Using the entries that follow, write out the line containing "camera: 40 degrees right, 10 degrees up", the line containing "pink jar [572,521,647,616]", and every line between them, exactly and nothing else.

----

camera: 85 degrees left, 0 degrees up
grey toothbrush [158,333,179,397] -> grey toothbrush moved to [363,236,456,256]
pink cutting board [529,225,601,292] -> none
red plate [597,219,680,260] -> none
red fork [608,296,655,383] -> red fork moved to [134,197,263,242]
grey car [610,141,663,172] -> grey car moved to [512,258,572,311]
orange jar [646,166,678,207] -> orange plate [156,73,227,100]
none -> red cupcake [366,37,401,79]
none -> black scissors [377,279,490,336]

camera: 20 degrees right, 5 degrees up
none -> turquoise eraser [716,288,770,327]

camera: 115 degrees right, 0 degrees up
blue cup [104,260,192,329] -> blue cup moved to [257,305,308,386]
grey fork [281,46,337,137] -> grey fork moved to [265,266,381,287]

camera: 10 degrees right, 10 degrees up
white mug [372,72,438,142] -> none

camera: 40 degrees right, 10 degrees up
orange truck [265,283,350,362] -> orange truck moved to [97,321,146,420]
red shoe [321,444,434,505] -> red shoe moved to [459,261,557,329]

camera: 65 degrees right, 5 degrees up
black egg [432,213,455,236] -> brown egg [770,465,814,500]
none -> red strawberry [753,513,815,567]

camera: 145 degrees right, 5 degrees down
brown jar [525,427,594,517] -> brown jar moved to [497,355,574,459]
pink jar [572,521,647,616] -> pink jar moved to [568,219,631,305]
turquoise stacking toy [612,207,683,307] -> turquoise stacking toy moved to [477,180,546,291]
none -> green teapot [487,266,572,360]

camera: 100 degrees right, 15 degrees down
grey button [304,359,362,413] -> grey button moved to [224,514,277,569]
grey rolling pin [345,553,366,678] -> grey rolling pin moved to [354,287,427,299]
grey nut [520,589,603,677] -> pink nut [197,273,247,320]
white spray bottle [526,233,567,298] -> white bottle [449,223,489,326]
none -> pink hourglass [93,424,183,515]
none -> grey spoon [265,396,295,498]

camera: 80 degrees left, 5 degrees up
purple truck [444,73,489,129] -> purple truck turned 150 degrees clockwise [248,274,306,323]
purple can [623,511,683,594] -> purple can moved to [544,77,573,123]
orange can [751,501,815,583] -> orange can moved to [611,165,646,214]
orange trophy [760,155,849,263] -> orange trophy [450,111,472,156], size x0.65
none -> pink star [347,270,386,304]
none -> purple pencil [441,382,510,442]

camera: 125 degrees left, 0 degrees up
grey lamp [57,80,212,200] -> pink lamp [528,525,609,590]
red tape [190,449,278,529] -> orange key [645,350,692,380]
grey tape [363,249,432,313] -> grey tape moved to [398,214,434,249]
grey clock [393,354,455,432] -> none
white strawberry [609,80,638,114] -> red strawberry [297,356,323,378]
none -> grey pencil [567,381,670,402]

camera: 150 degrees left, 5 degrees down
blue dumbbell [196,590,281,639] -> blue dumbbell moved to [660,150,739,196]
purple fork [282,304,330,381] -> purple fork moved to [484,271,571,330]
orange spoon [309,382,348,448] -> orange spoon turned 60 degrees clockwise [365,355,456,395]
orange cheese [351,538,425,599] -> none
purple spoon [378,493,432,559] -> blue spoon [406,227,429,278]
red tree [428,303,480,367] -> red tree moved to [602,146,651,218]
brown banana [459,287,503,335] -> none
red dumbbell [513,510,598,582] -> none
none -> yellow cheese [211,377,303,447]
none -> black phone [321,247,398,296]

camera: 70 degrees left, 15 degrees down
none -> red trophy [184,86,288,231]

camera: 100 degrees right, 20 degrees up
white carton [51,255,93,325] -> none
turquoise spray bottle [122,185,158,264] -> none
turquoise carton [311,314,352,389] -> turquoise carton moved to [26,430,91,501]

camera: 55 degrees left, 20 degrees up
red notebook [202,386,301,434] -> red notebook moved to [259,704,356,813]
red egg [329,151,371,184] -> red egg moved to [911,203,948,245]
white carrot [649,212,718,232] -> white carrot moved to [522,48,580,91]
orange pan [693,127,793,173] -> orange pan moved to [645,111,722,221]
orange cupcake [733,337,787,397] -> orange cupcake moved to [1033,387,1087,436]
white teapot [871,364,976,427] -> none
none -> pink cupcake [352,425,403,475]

----

**Answer to the problem**
camera: 40 degrees right, 10 degrees up
orange truck [265,283,350,362] -> orange truck moved to [97,321,146,420]
red shoe [321,444,434,505] -> red shoe moved to [459,261,557,329]

camera: 65 degrees right, 5 degrees up
black egg [432,213,455,236] -> brown egg [770,465,814,500]
none -> red strawberry [753,513,815,567]

camera: 145 degrees right, 5 degrees down
brown jar [525,427,594,517] -> brown jar moved to [497,355,574,459]
pink jar [572,521,647,616] -> pink jar moved to [568,219,631,305]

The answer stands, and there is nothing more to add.